### EXERCISE GOAL
In the copy, leave out the pictures and repeat all records exactly.
Top of RECORDS FOR THIS EXERCISE
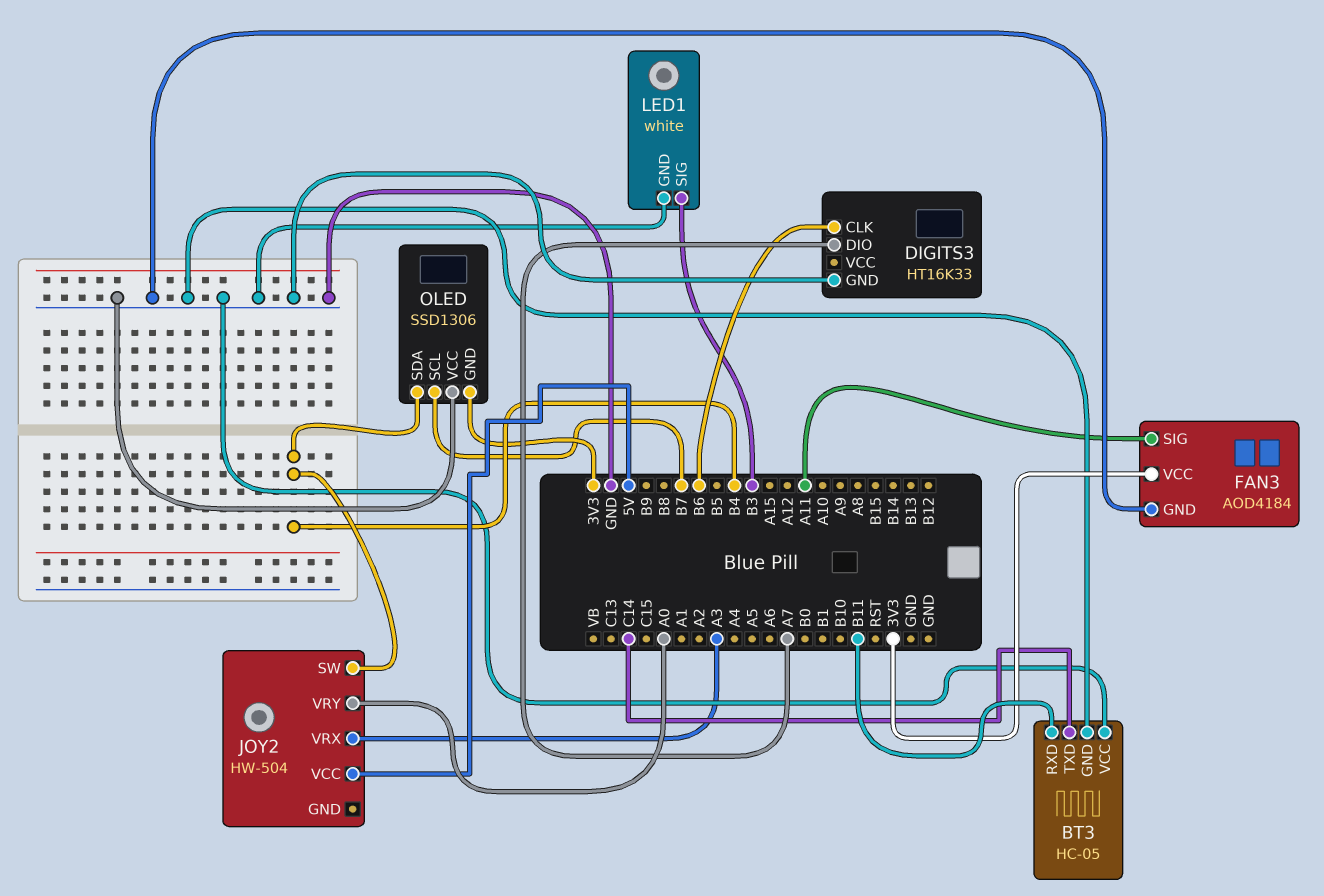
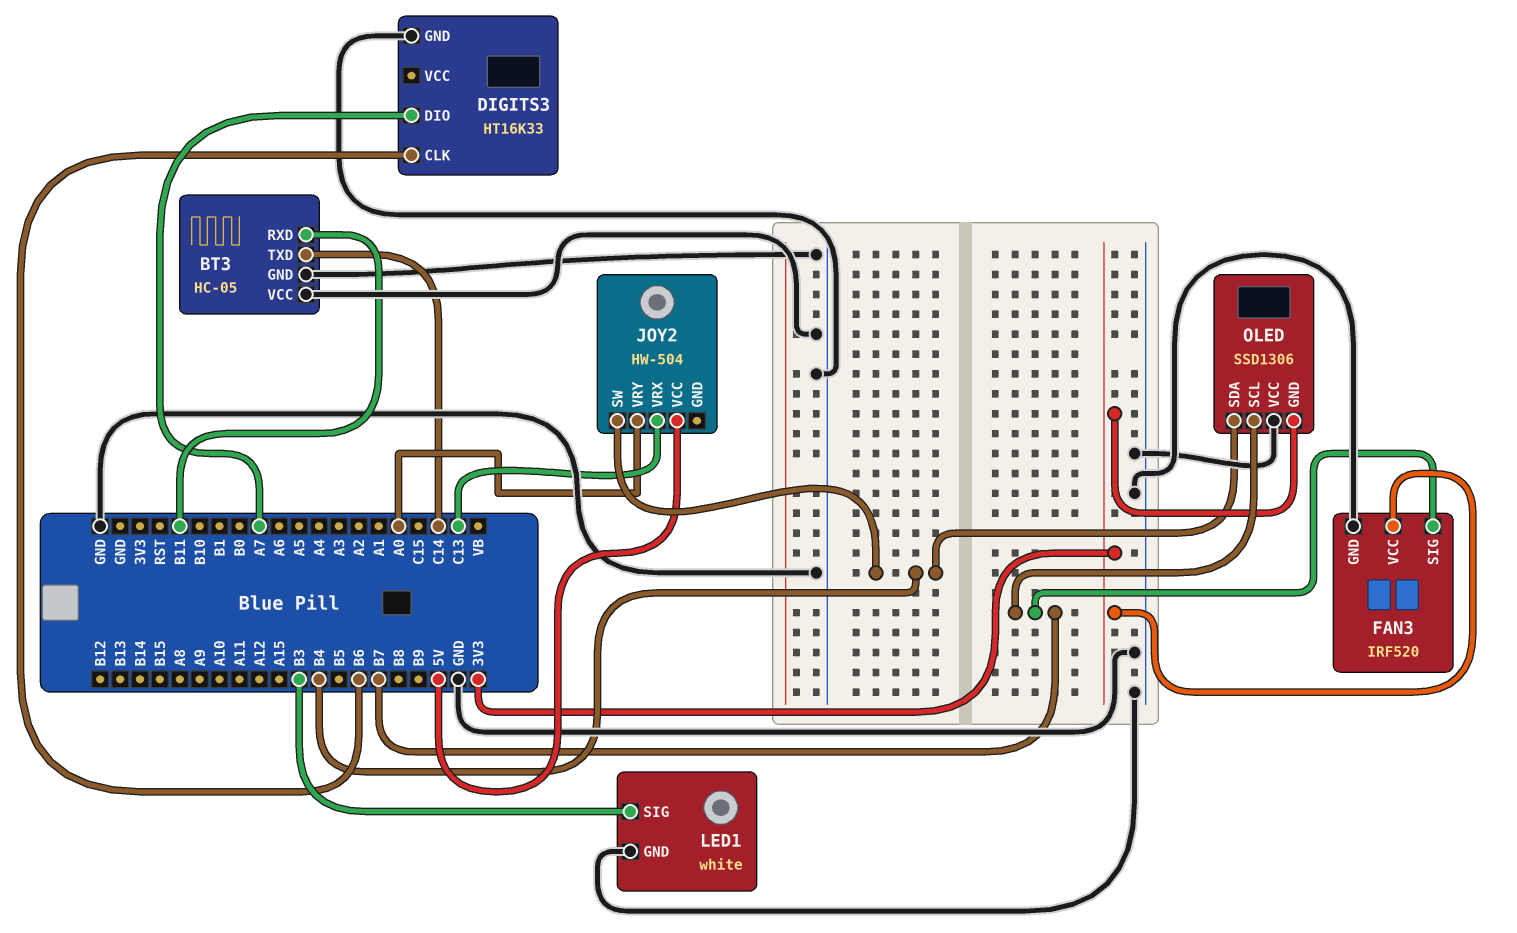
FAN3: AOD4184 -> IRF520
FAN3 pin SIG: A11 -> B7
JOY2 pin VRX: A3 -> C13

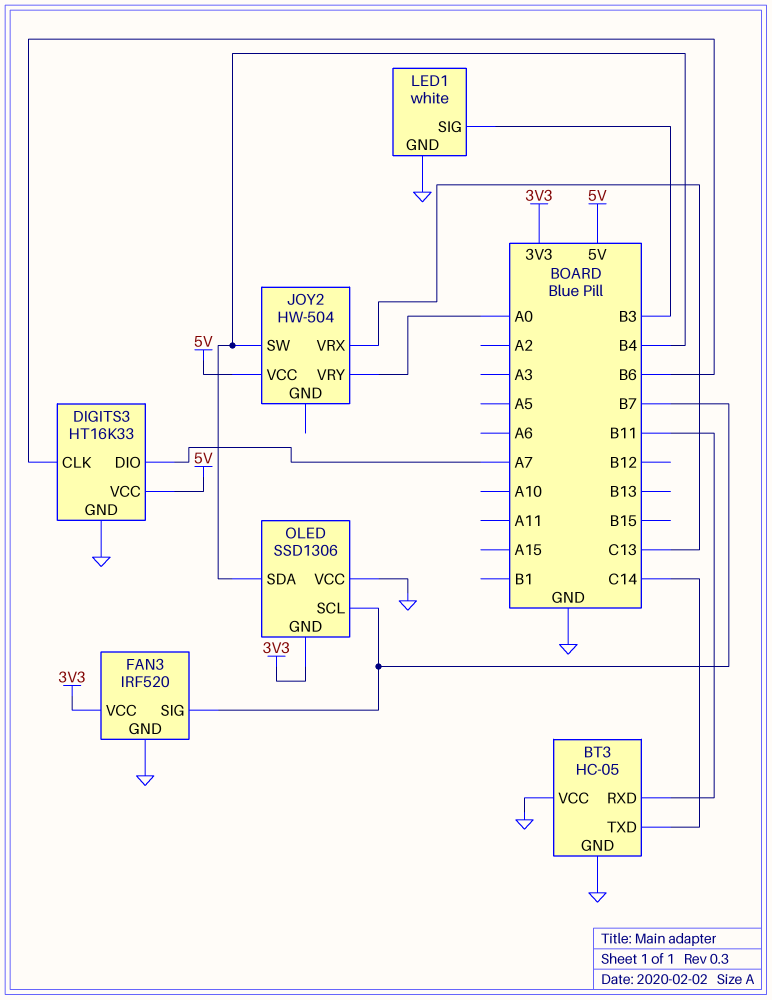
DIGITS3 pin VCC: none -> 5V

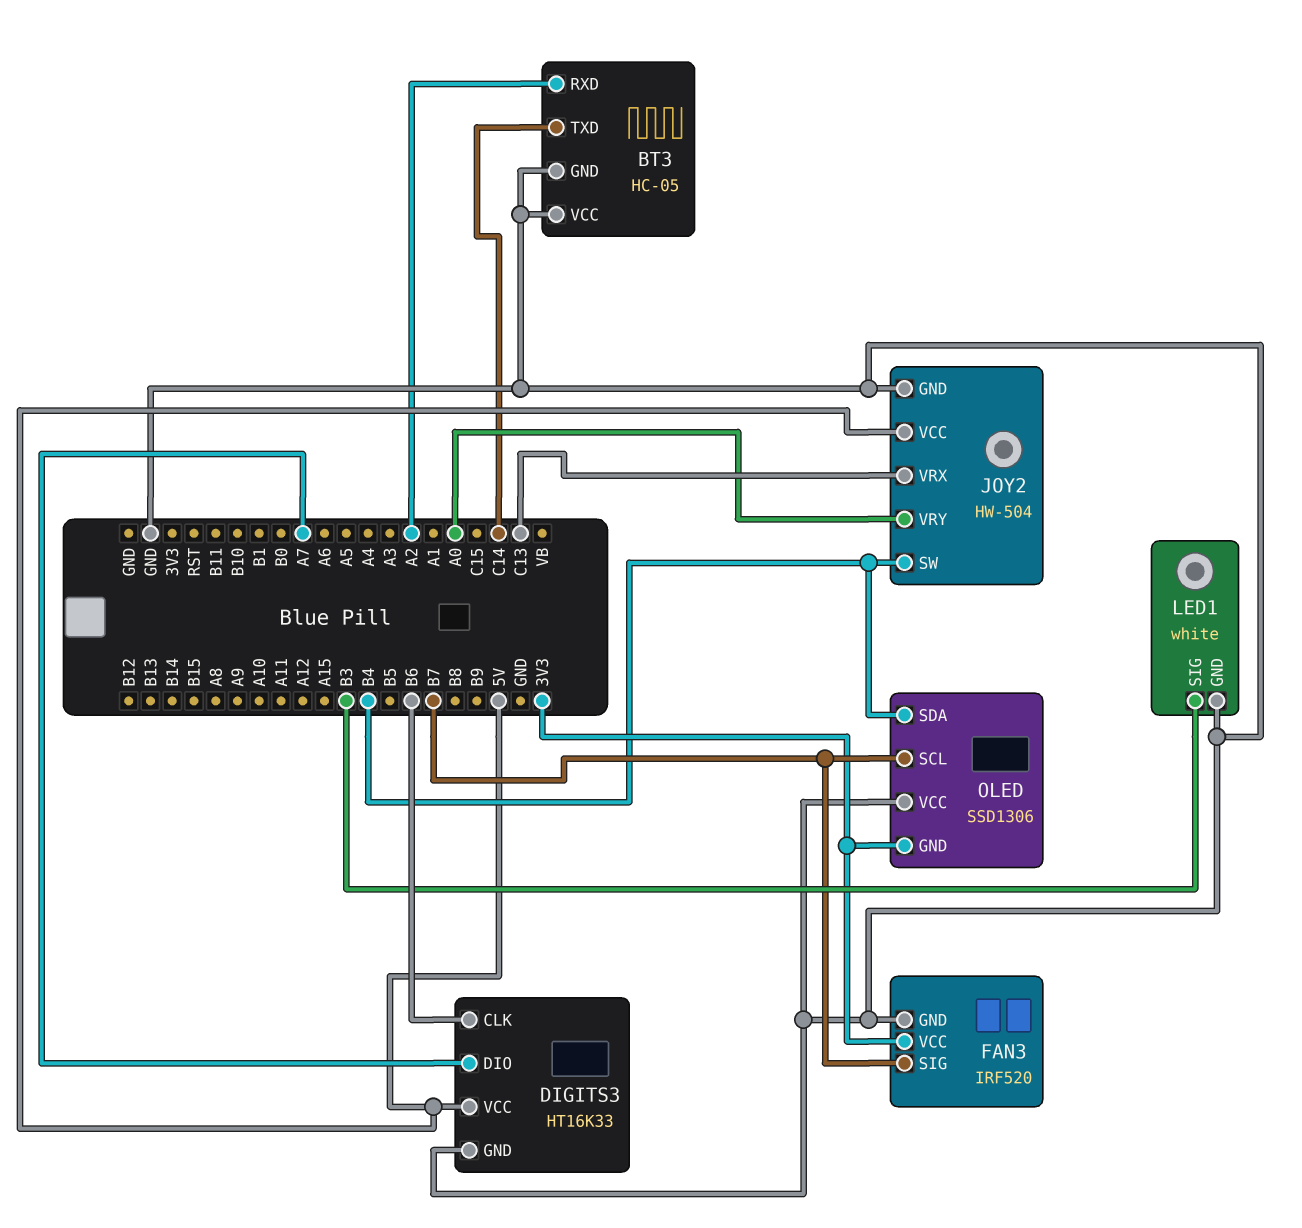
BT3 pin RXD: B11 -> A2
JOY2 pin GND: none -> GND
Bottom of RECORDS FOR THIS EXERCISE
### ANSWER
FAN3: AOD4184 -> IRF520
FAN3 pin SIG: A11 -> B7
JOY2 pin VRX: A3 -> C13

DIGITS3 pin VCC: none -> 5V

BT3 pin RXD: B11 -> A2
JOY2 pin GND: none -> GND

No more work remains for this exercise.